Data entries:
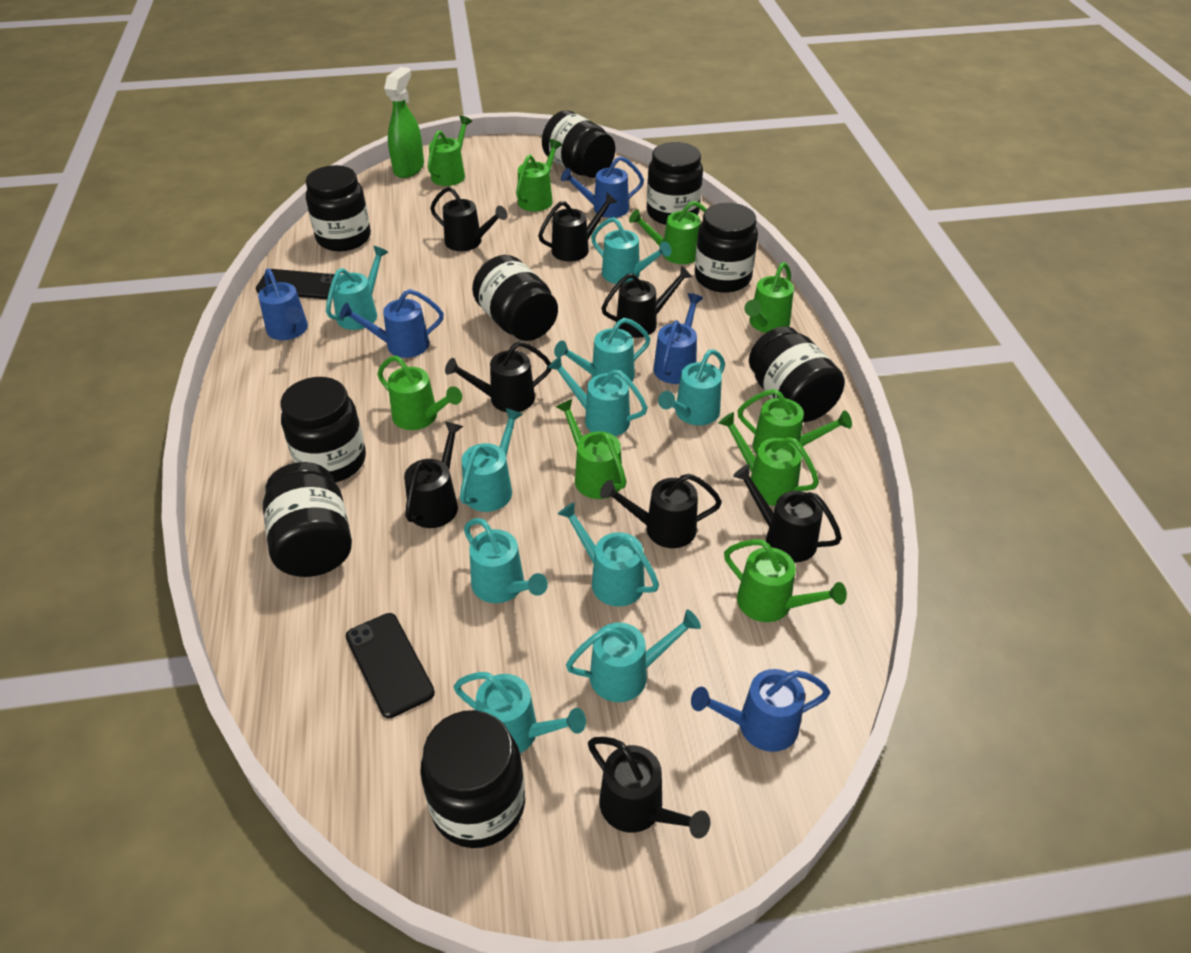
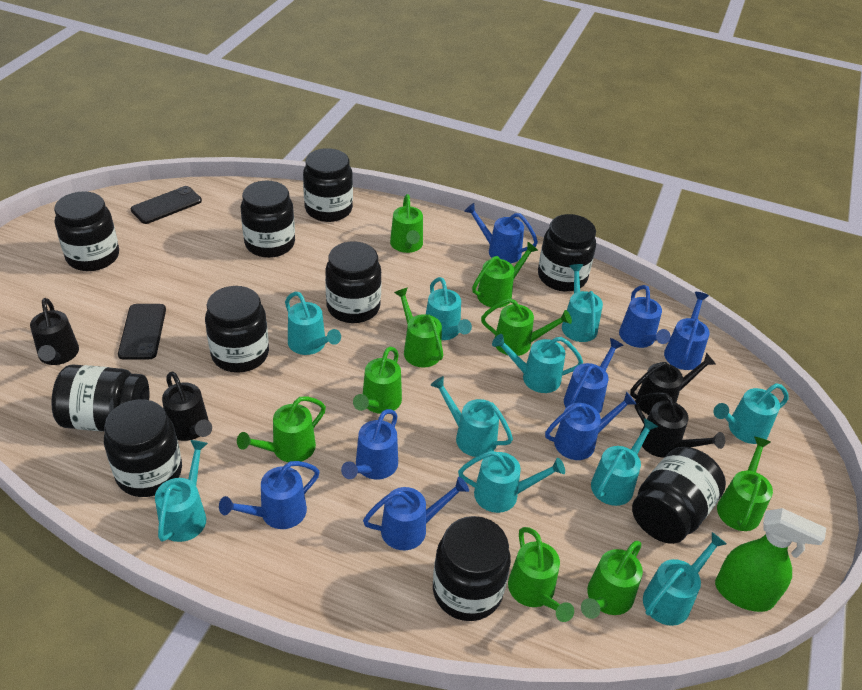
black jar: 9 -> 10
black watering can: 8 -> 4
blue watering can: 5 -> 8

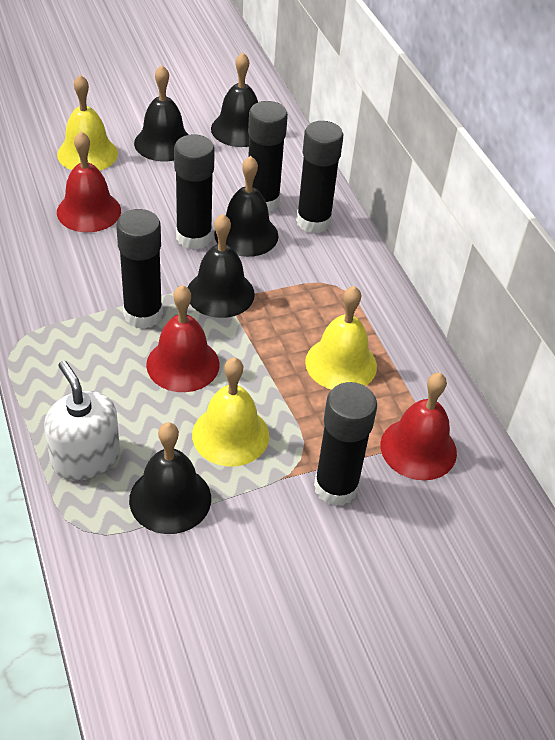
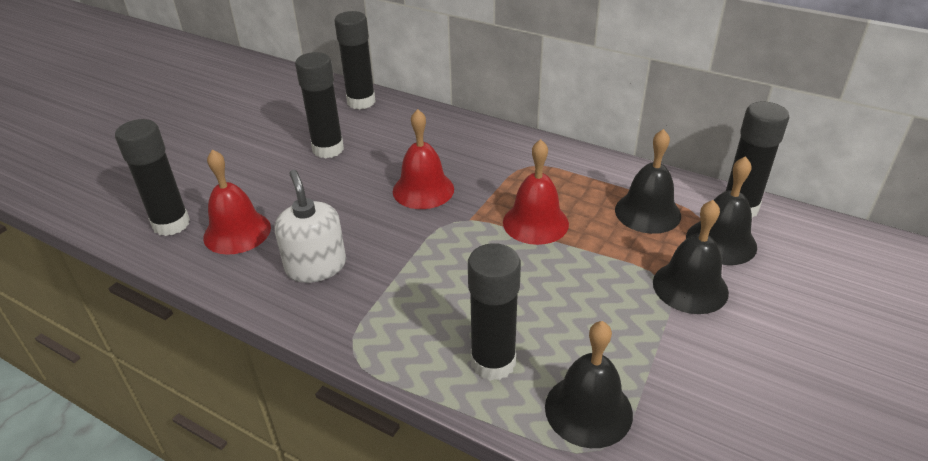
black bell: 5 -> 4
yellow bell: 3 -> 0

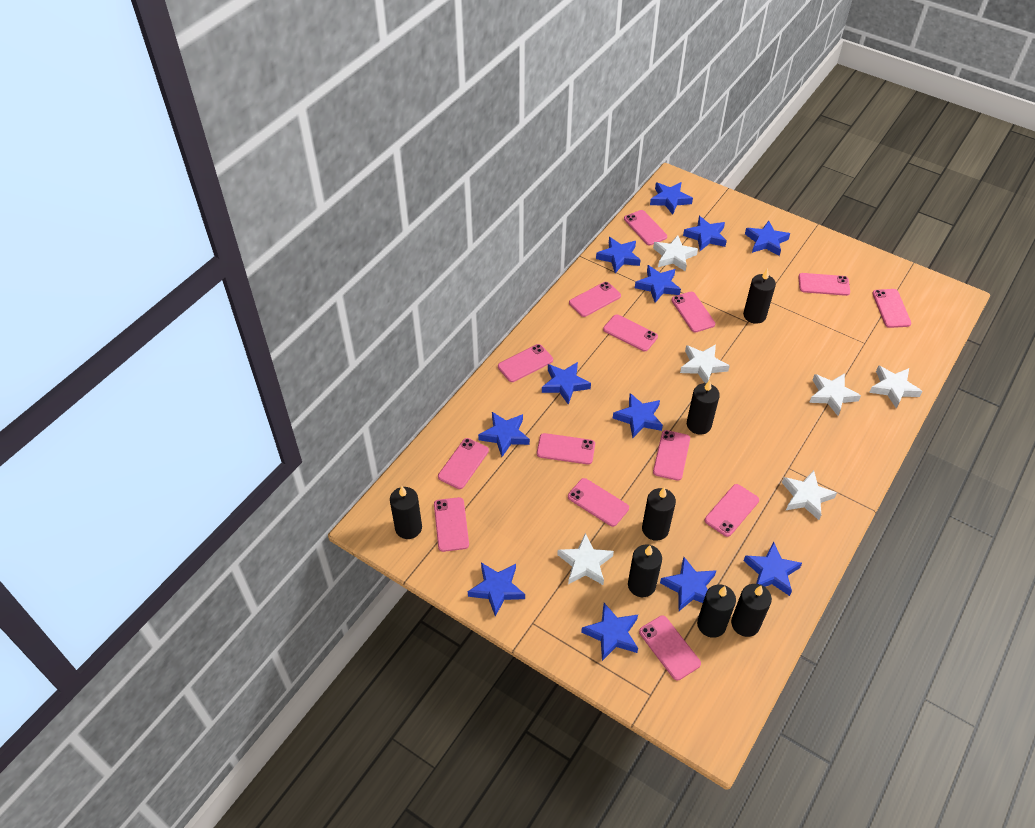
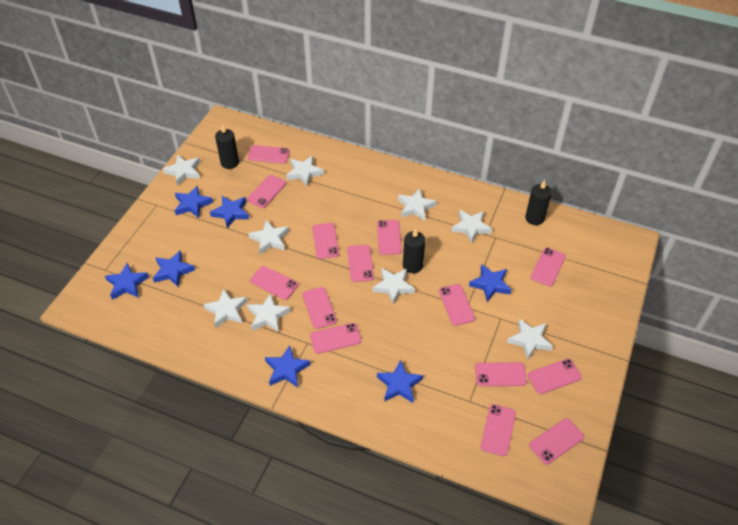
black candle: 7 -> 3
blue star: 12 -> 7
white star: 6 -> 9

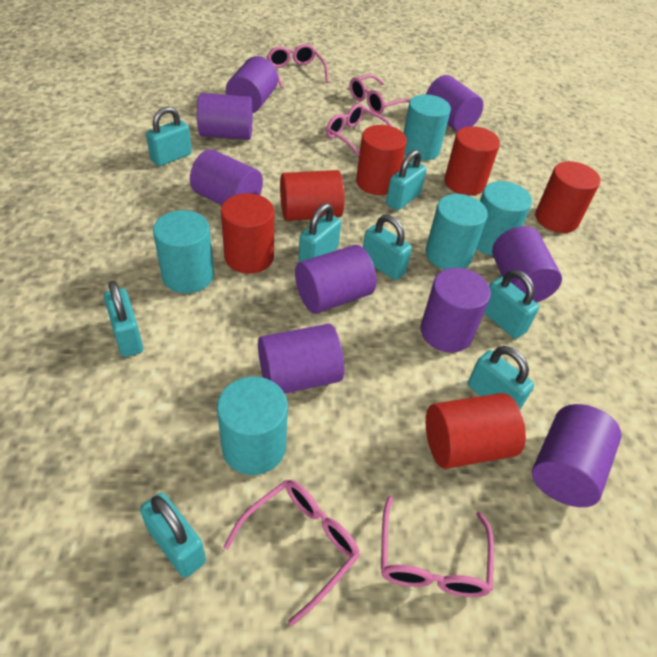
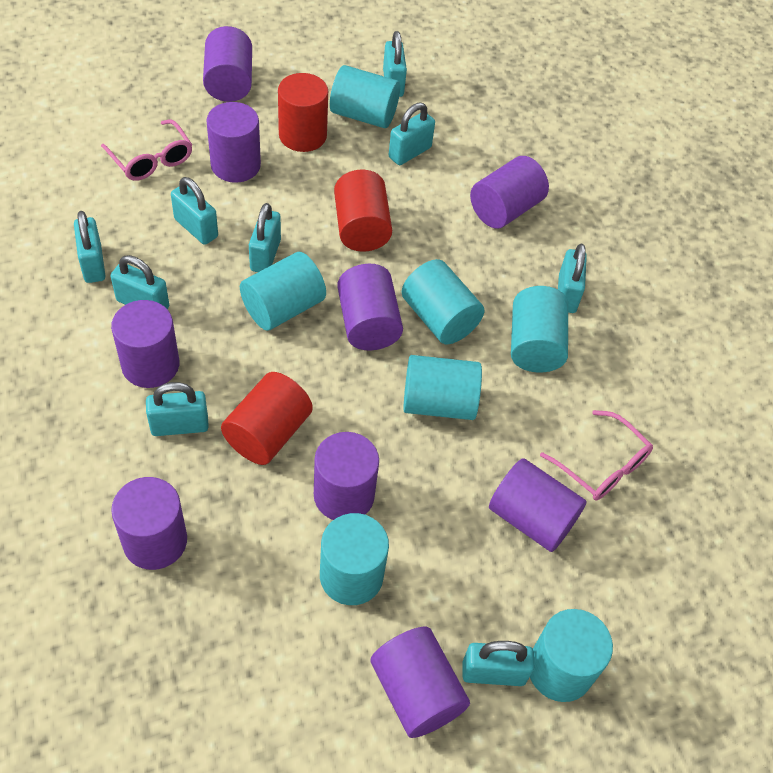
pink glasses: 5 -> 2
red cylinder: 6 -> 3
turquoise cylinder: 5 -> 7
turquoise padlock: 8 -> 9

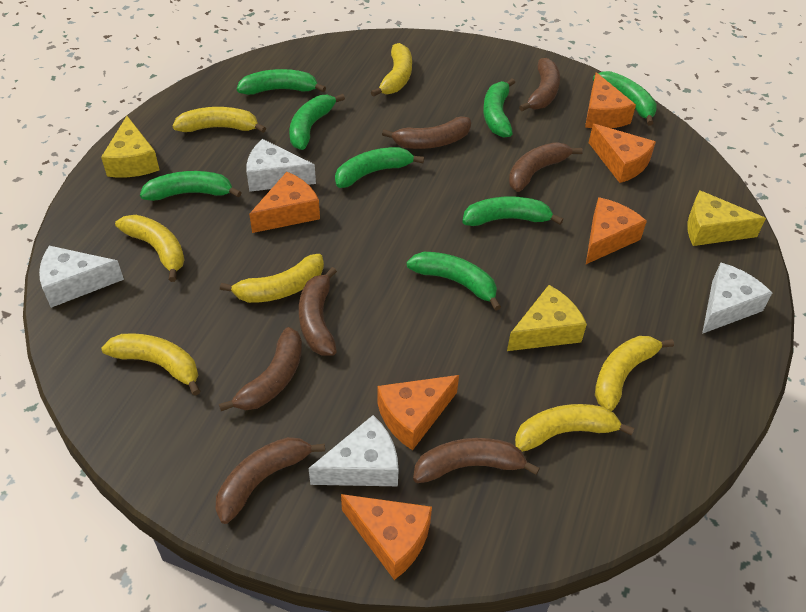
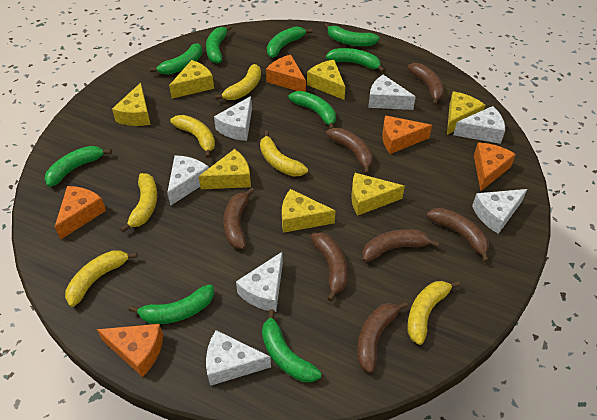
green banana: 8 -> 9
orange cheese: 6 -> 5
white cheese: 4 -> 7
yellow banana: 7 -> 6
yellow cheese: 3 -> 7

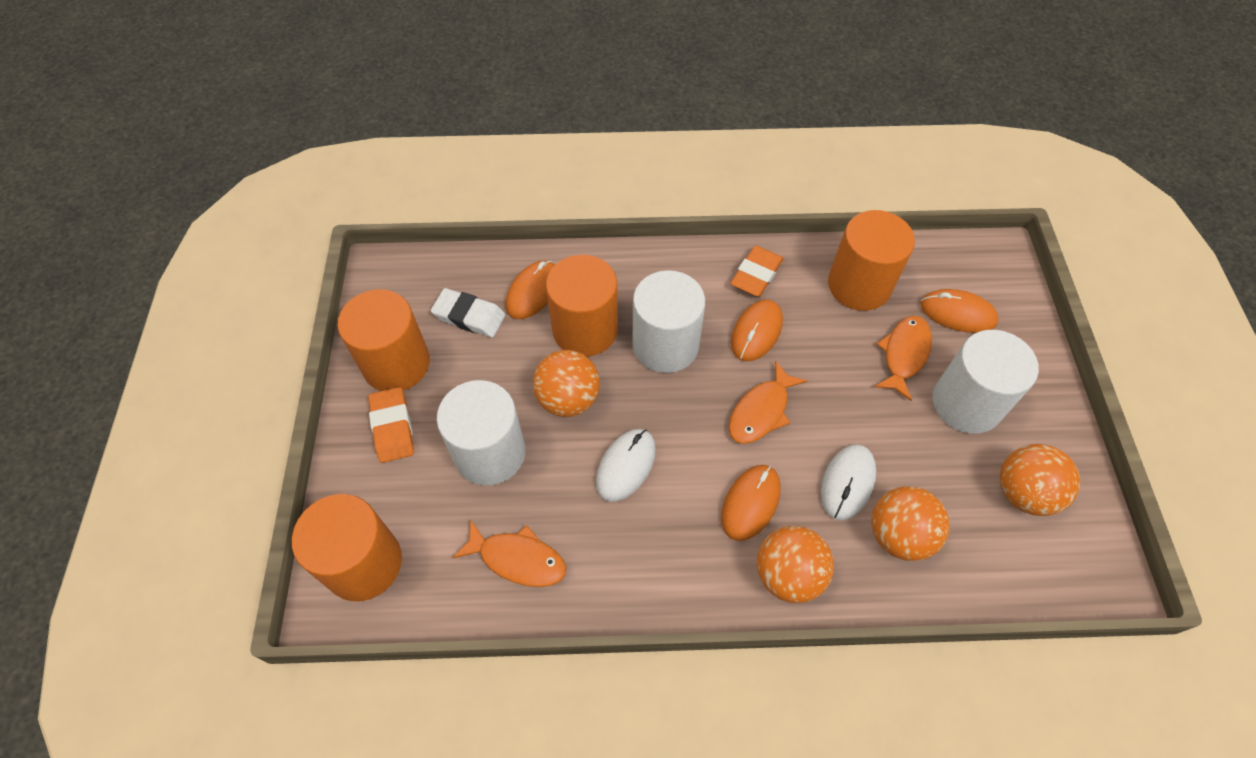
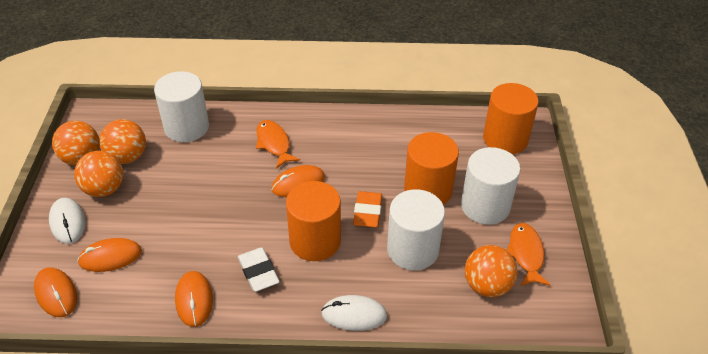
orange cylinder: 4 -> 3
orange eraser: 2 -> 1
orange fish: 3 -> 2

Exercise directions | Restate word for word the lines that begin at the one containing "white cheese: 4 -> 7" and end with the final line of the records. Pictures stay out.

Result below |
white cheese: 4 -> 7
yellow banana: 7 -> 6
yellow cheese: 3 -> 7

orange cylinder: 4 -> 3
orange eraser: 2 -> 1
orange fish: 3 -> 2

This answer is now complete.